What the task asks: Copy out, exactly as written, only the line containing "(401, 345) = (407, 365): none -> yellow pear" and the lines after it through the end of the records.

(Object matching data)
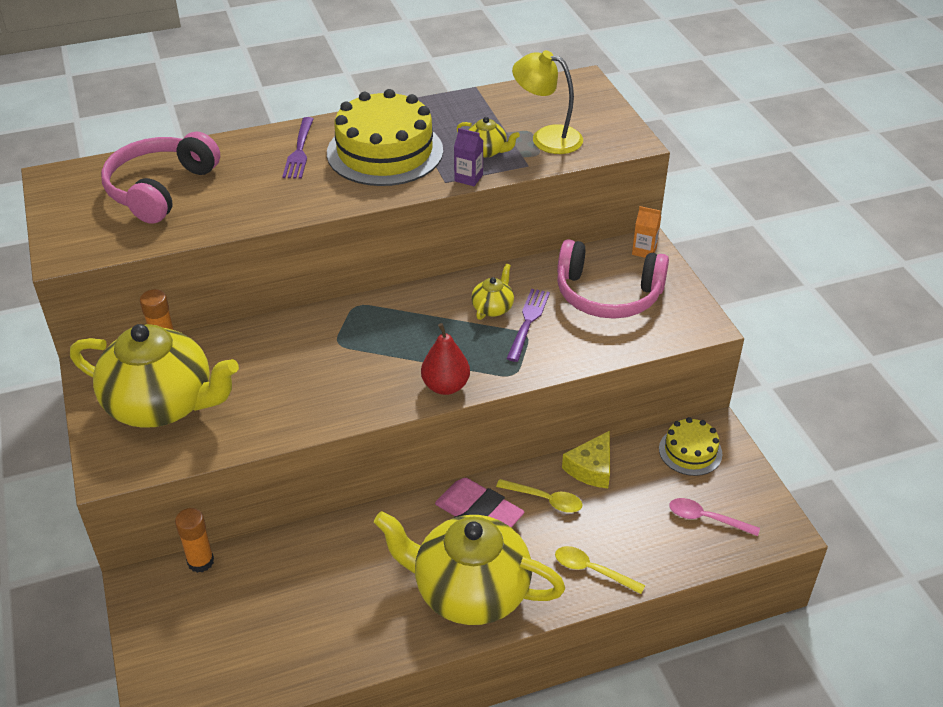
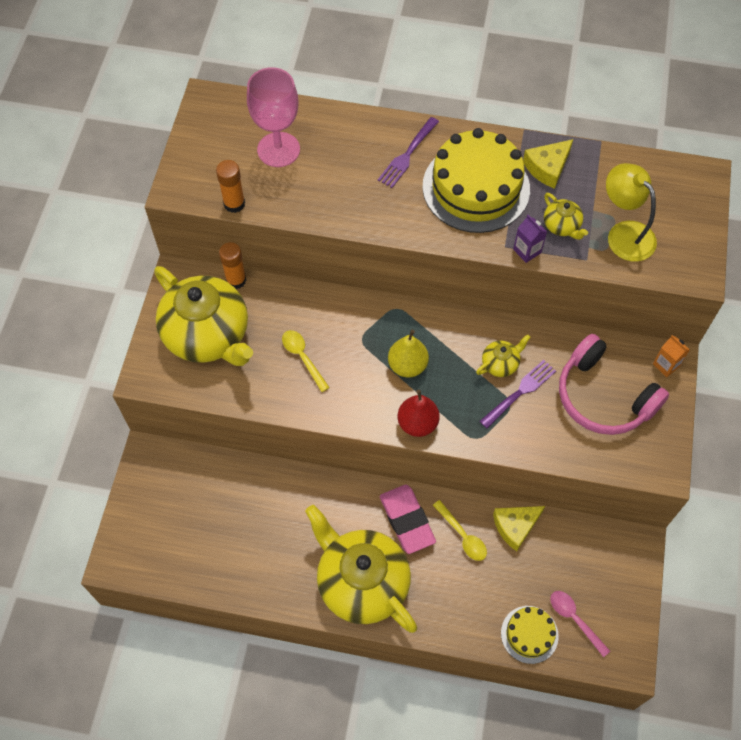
camera: 30 degrees right, 20 degrees up
(160, 189) = (278, 149): pink headphones -> pink goblet
(200, 561) = (195, 457): orange glue stick -> orange glue stick (234, 204)
(401, 345) = (407, 365): none -> yellow pear
(441, 118) = (547, 168): none -> yellow cheese
(592, 570) = (459, 615): yellow spoon -> yellow spoon (303, 357)
(690, 451) = (603, 553): yellow cake -> yellow cake (529, 634)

Exercise result:
(401, 345) = (407, 365): none -> yellow pear
(441, 118) = (547, 168): none -> yellow cheese
(592, 570) = (459, 615): yellow spoon -> yellow spoon (303, 357)
(690, 451) = (603, 553): yellow cake -> yellow cake (529, 634)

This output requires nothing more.